Exercise requirements — Print the line that has "LIGHT pin OUT: A0 -> D2" in it, then every remaining line of the data, exactly and without anything extra.

Exercise material —
++++

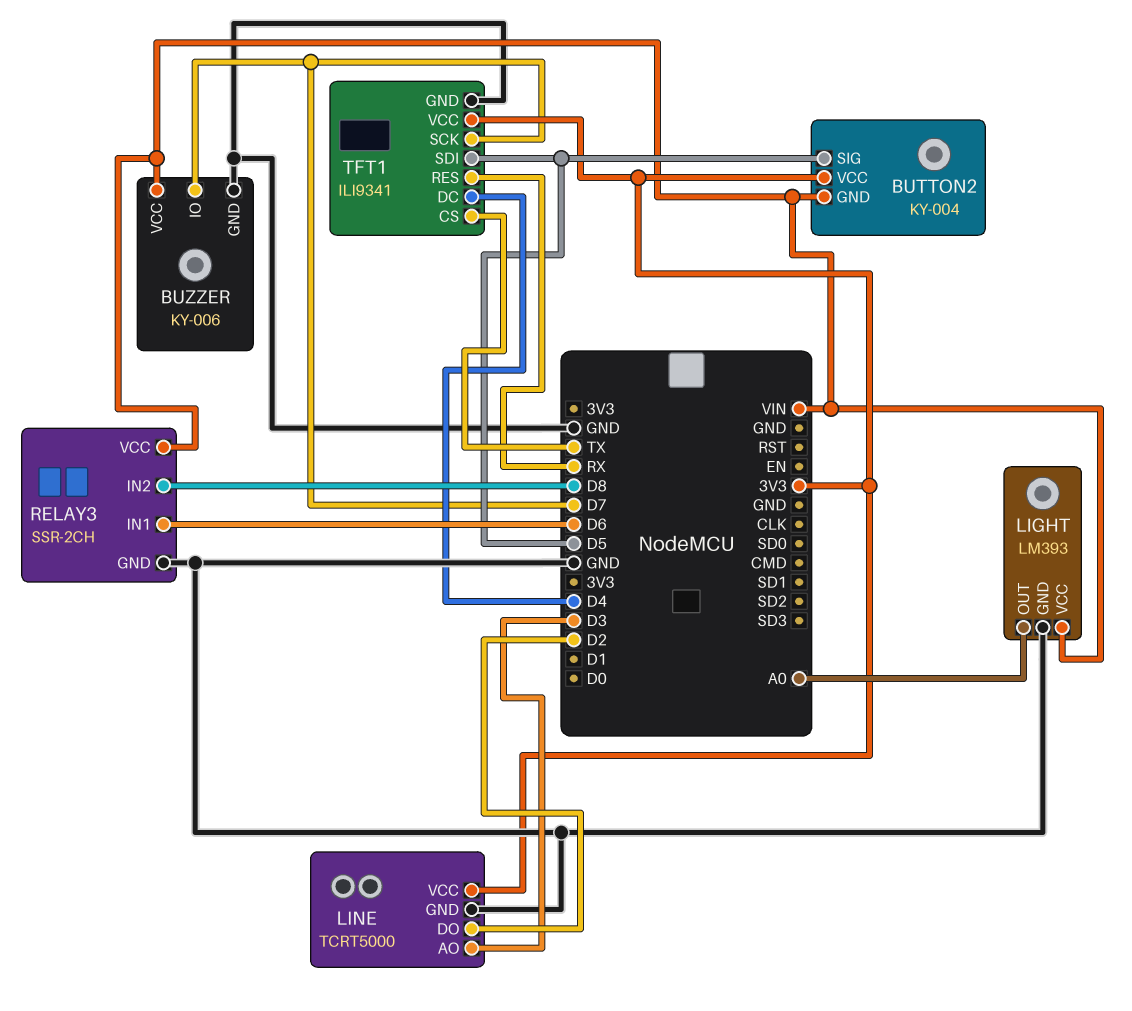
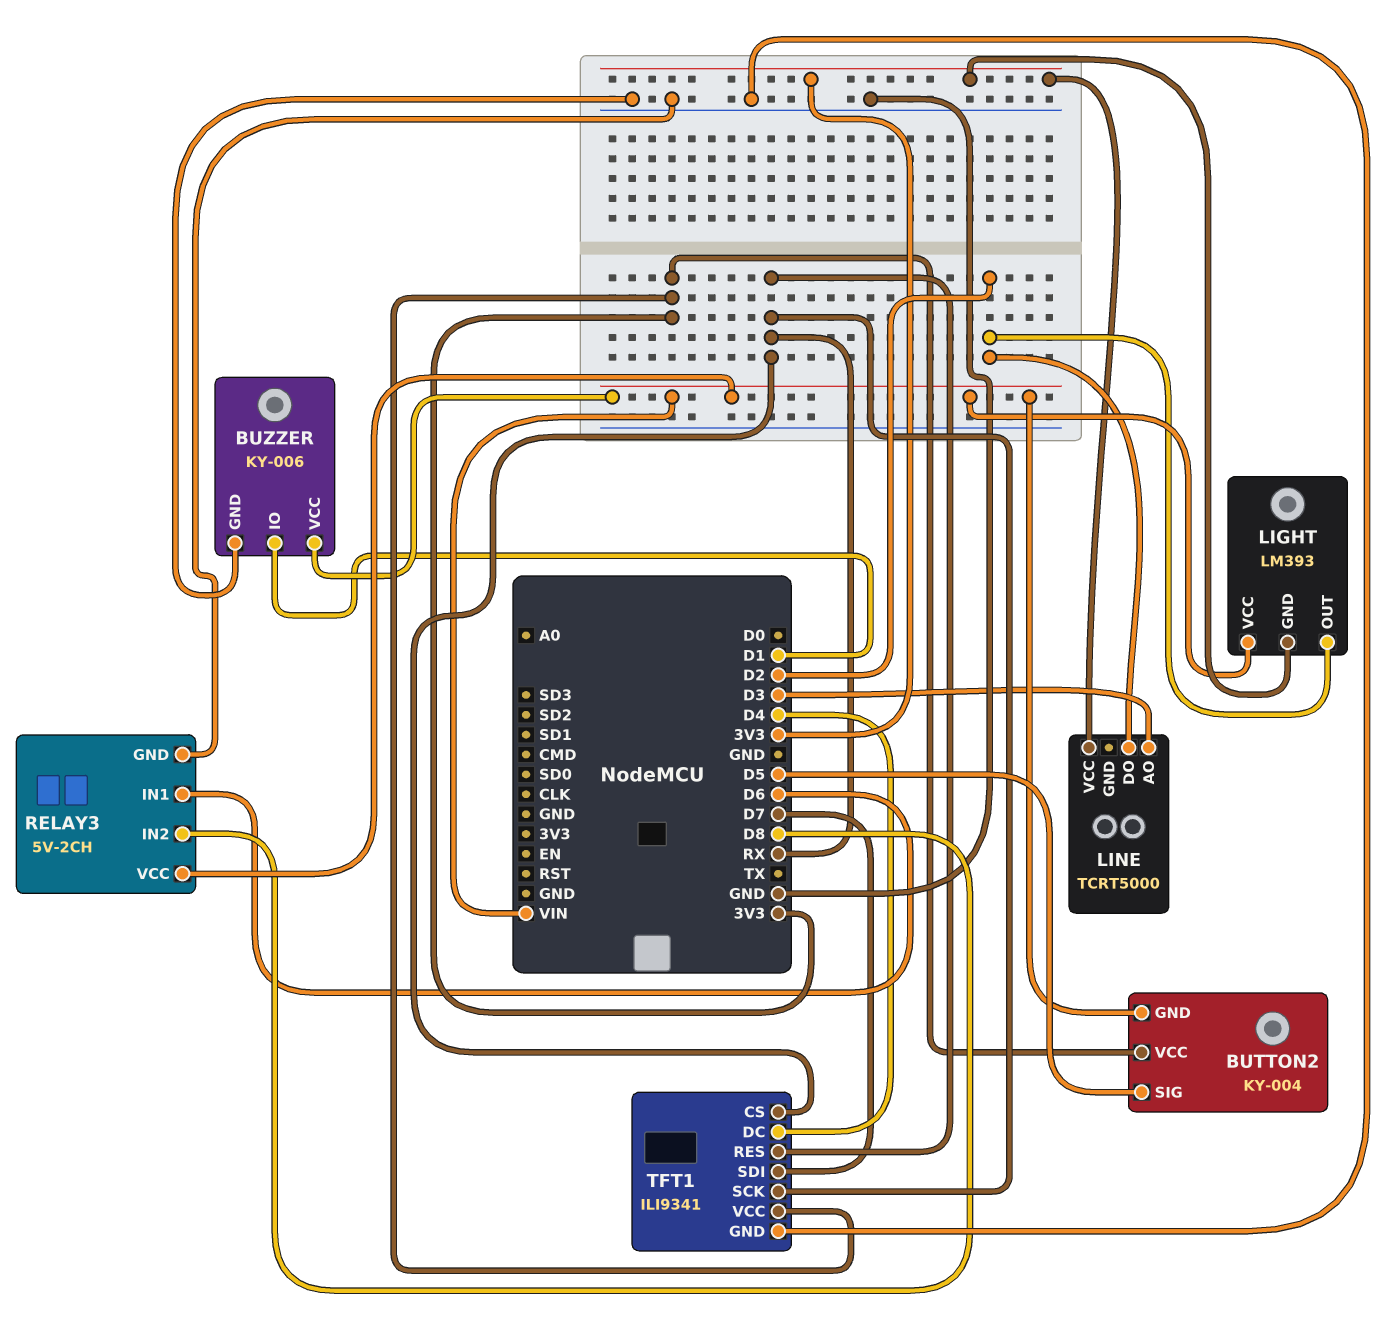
BUZZER pin IO: D7 -> D1
LIGHT pin GND: GND -> 3V3
LIGHT pin OUT: A0 -> D2
LINE pin GND: GND -> none
RELAY3: SSR-2CH -> 5V-2CH
TFT1 pin CS: TX -> RX
TFT1 pin SCK: D7 -> RX
TFT1 pin SDI: D5 -> D7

++++

Result for this task —
LIGHT pin OUT: A0 -> D2
LINE pin GND: GND -> none
RELAY3: SSR-2CH -> 5V-2CH
TFT1 pin CS: TX -> RX
TFT1 pin SCK: D7 -> RX
TFT1 pin SDI: D5 -> D7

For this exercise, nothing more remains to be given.